**Dataset excerpts:**
----------------

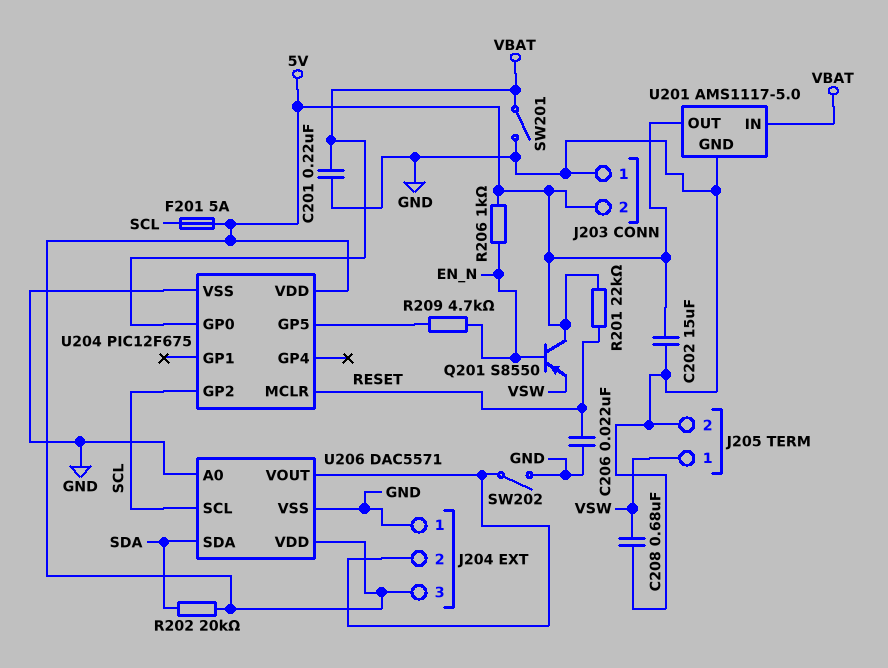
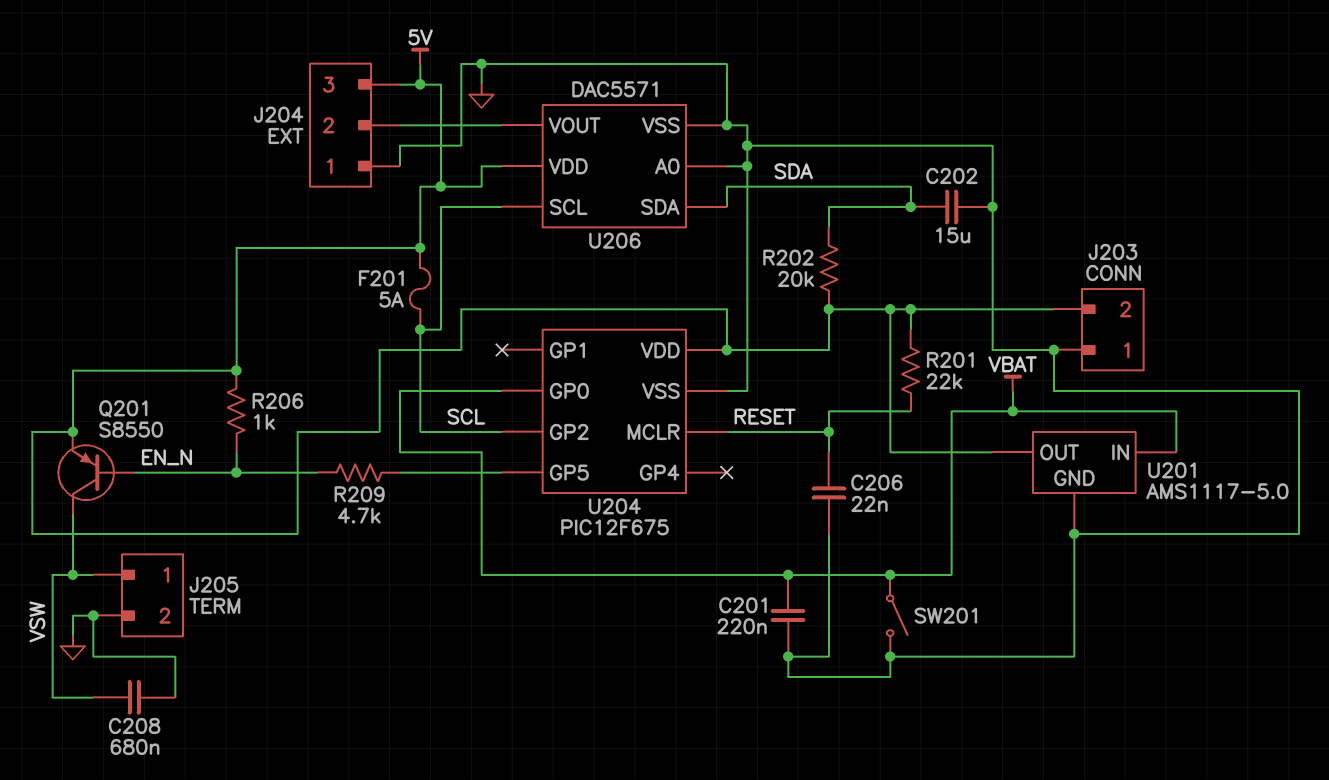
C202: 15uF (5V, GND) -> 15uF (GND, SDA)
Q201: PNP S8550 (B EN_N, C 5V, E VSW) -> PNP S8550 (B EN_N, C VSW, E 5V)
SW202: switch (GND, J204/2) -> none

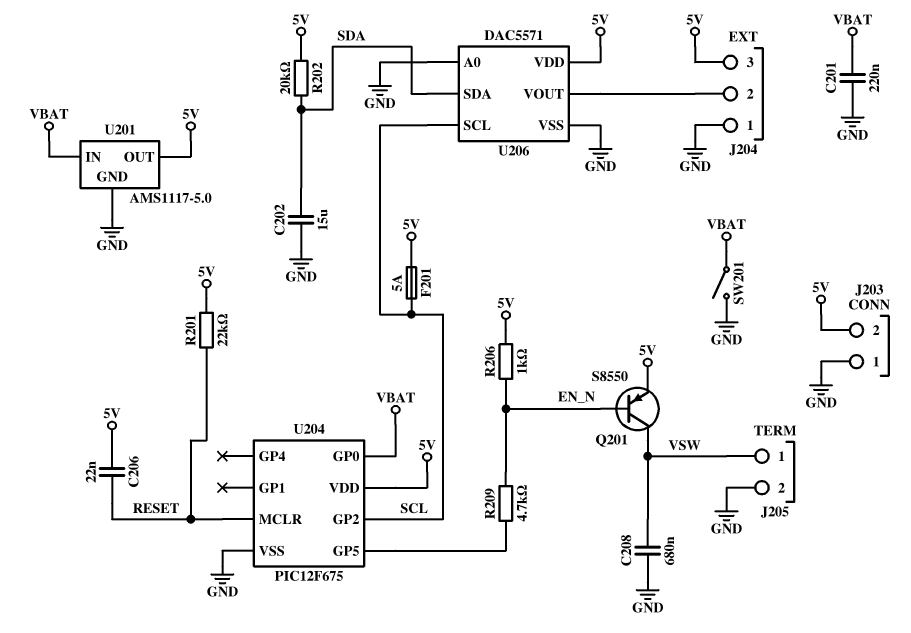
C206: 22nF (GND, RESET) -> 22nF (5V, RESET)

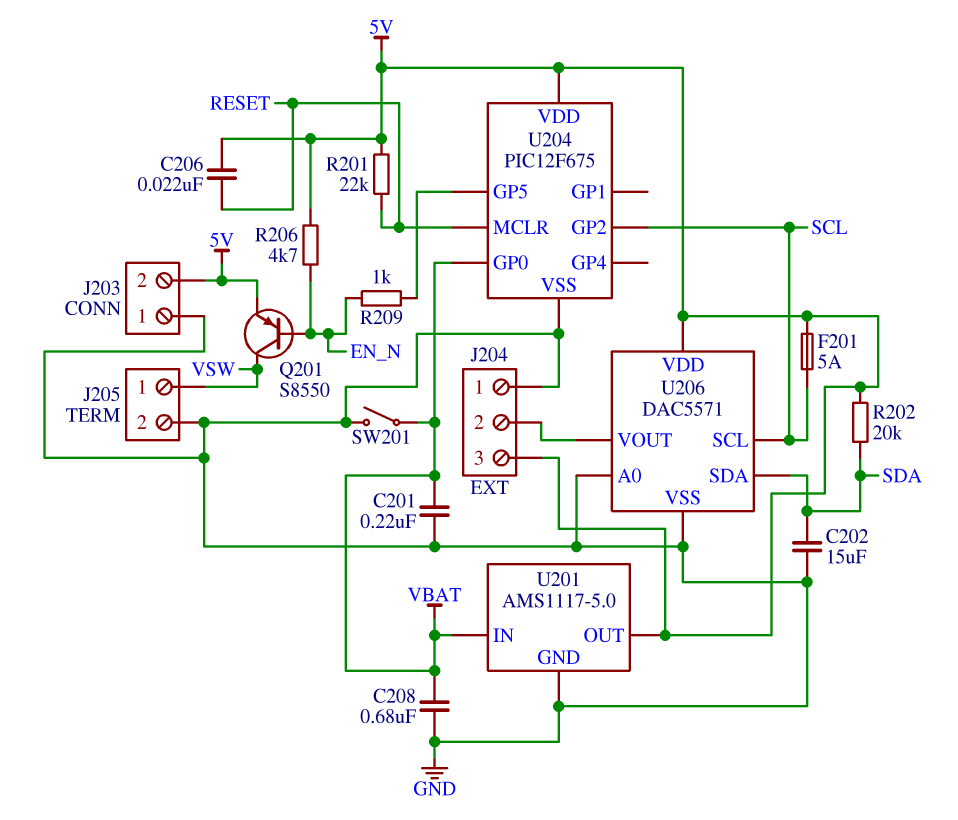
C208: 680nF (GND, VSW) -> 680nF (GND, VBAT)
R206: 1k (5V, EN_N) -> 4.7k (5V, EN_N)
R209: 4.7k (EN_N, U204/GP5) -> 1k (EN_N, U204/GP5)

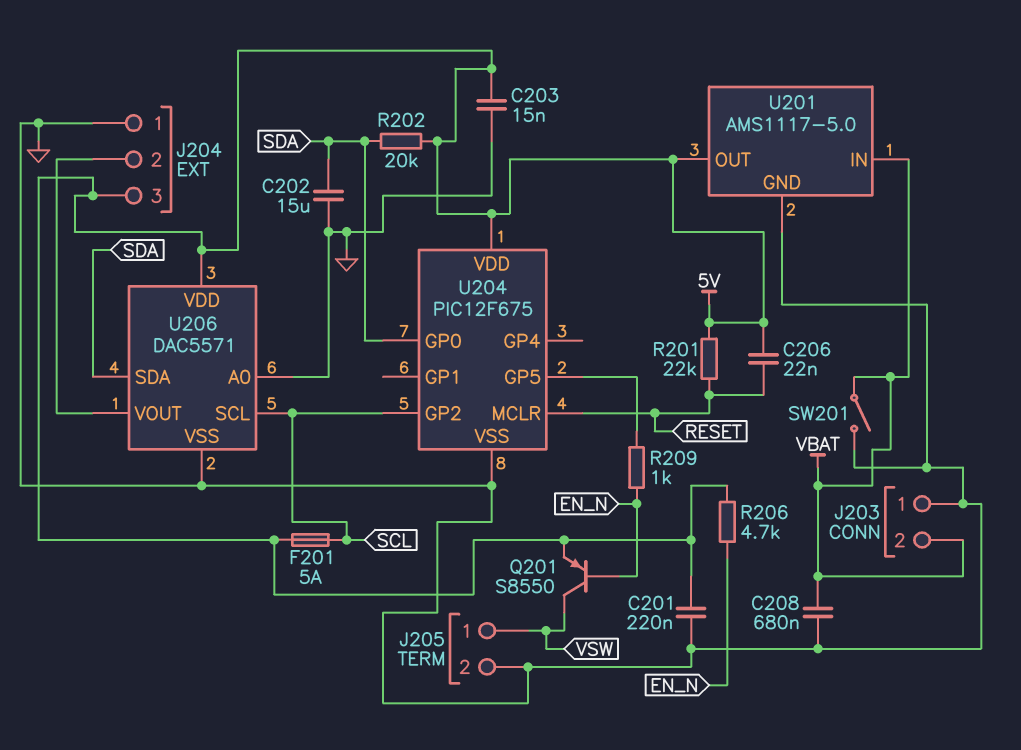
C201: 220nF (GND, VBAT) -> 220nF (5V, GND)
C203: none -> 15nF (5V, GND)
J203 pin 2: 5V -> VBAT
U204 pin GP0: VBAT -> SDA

----------------

**The task:** Could you print the listing above exactly, without the pictures?

**Task answer:**
C202: 15uF (5V, GND) -> 15uF (GND, SDA)
Q201: PNP S8550 (B EN_N, C 5V, E VSW) -> PNP S8550 (B EN_N, C VSW, E 5V)
SW202: switch (GND, J204/2) -> none

C206: 22nF (GND, RESET) -> 22nF (5V, RESET)

C208: 680nF (GND, VSW) -> 680nF (GND, VBAT)
R206: 1k (5V, EN_N) -> 4.7k (5V, EN_N)
R209: 4.7k (EN_N, U204/GP5) -> 1k (EN_N, U204/GP5)

C201: 220nF (GND, VBAT) -> 220nF (5V, GND)
C203: none -> 15nF (5V, GND)
J203 pin 2: 5V -> VBAT
U204 pin GP0: VBAT -> SDA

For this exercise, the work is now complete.